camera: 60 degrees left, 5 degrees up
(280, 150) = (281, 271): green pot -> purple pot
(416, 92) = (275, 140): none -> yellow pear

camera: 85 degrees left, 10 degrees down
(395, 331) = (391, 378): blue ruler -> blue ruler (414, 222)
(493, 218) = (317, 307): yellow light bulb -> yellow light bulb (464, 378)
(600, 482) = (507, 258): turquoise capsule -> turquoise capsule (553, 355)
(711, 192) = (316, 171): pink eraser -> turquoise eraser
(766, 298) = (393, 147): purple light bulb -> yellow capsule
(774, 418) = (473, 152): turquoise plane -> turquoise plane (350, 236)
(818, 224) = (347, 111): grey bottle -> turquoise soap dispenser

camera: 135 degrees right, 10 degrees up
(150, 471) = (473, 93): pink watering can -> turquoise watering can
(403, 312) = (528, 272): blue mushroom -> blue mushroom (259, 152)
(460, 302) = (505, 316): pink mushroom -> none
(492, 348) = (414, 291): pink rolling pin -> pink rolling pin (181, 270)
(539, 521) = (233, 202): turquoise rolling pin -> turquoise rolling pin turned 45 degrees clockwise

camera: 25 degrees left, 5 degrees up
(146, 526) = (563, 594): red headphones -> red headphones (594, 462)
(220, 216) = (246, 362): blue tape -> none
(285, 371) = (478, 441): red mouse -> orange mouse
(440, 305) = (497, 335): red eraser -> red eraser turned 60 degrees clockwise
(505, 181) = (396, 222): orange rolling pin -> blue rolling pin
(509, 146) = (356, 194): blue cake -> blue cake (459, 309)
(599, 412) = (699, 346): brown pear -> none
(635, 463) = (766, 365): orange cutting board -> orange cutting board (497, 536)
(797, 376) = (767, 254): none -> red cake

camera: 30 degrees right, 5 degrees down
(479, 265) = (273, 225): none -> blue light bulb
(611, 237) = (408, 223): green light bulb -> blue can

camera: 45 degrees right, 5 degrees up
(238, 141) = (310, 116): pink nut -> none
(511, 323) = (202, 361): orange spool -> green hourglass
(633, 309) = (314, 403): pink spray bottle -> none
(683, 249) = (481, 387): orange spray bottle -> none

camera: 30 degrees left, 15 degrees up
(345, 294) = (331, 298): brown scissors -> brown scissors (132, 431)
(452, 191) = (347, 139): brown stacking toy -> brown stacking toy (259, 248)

**Exercise aim**
Up to and including the last line of the listing above, copy exactly every line from the one that contains "camera: 30 degrees left, 15 degrees up" onward; leave out all others.

**Response**
camera: 30 degrees left, 15 degrees up
(345, 294) = (331, 298): brown scissors -> brown scissors (132, 431)
(452, 191) = (347, 139): brown stacking toy -> brown stacking toy (259, 248)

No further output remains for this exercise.